• YOUR OBJECTIVE
How many lines in the records contain the string "acciaccatura"? Reply with the number alone.

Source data
■ ■ ■ ■

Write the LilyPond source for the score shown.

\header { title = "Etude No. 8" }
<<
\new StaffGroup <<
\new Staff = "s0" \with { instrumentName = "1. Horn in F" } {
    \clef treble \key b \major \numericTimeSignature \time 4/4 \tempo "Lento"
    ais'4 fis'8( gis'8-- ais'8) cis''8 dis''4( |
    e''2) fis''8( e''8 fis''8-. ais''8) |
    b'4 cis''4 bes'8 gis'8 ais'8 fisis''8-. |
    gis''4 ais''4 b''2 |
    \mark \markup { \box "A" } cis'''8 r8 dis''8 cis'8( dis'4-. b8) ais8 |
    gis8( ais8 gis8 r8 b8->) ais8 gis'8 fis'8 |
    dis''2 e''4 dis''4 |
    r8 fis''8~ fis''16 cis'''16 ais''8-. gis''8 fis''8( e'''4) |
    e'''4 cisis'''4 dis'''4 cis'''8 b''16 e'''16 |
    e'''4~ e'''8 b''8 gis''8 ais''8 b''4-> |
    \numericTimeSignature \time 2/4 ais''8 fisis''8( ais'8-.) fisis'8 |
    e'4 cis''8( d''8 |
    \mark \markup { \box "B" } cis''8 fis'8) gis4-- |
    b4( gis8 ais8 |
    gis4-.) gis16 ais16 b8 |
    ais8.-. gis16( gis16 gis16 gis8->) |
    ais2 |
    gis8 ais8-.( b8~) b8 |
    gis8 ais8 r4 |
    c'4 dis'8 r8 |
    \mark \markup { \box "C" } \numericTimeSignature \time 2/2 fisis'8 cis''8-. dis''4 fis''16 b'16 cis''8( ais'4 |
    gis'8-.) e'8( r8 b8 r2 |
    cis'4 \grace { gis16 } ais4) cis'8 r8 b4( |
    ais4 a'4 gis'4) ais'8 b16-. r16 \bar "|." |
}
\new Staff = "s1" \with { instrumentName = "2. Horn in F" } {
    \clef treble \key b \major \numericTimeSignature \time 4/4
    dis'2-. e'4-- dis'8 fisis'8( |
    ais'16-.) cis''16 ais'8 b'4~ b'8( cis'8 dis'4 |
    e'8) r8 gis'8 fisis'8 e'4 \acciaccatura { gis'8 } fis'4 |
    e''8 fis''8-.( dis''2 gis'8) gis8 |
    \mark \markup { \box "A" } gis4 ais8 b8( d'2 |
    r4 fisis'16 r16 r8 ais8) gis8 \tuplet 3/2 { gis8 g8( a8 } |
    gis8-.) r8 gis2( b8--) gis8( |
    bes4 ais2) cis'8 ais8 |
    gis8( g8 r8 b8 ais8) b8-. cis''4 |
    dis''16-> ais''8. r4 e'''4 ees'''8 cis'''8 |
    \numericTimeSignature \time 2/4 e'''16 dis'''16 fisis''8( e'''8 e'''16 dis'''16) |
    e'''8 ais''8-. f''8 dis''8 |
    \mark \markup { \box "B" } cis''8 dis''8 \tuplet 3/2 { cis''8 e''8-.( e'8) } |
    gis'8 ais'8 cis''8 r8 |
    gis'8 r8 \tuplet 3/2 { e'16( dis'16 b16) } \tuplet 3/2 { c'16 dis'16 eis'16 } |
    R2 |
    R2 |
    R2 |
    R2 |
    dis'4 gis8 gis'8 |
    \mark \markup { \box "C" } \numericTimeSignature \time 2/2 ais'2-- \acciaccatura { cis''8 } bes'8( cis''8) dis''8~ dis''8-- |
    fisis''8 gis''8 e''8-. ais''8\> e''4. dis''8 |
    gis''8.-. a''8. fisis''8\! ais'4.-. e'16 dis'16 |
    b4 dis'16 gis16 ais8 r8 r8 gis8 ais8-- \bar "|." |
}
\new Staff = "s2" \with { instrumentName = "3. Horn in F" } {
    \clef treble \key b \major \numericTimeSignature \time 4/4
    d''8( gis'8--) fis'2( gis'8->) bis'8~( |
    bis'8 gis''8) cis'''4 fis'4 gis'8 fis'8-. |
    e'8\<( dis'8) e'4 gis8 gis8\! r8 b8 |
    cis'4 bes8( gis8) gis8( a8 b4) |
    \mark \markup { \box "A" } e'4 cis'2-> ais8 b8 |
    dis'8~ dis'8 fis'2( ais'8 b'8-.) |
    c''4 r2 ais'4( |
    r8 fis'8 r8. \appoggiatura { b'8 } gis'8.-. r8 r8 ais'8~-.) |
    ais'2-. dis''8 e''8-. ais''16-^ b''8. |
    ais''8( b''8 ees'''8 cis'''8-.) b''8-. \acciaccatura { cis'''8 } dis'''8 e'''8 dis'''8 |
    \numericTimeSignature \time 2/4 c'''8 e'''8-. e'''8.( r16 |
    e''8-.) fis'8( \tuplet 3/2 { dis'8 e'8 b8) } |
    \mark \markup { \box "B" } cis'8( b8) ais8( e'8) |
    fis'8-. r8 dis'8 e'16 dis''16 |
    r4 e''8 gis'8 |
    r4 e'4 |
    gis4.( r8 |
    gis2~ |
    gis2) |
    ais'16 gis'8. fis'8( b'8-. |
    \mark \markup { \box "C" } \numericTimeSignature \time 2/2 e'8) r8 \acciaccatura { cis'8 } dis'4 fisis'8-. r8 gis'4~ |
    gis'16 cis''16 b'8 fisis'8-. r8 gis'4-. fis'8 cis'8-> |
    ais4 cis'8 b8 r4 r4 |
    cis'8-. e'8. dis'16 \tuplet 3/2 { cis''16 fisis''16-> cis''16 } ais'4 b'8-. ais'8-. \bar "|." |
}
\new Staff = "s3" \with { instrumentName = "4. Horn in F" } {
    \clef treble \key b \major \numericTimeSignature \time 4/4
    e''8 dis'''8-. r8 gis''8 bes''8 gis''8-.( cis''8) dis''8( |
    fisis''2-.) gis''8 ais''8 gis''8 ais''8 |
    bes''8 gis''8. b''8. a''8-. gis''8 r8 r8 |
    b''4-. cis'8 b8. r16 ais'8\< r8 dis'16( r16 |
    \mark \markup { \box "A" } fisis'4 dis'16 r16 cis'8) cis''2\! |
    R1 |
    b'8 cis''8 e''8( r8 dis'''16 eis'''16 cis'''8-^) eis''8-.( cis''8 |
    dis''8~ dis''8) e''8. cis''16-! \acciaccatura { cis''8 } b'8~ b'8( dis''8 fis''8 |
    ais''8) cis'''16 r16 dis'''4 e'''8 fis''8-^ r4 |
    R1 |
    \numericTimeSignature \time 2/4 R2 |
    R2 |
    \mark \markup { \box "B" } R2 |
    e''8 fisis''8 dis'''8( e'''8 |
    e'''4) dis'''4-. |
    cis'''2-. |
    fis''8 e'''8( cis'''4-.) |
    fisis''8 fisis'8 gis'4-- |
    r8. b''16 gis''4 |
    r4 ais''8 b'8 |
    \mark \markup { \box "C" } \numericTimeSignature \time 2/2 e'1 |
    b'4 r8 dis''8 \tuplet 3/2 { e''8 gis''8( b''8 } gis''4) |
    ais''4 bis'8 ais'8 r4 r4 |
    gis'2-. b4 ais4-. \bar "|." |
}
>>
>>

■ ■ ■ ■

• RIGHT ANSWER
5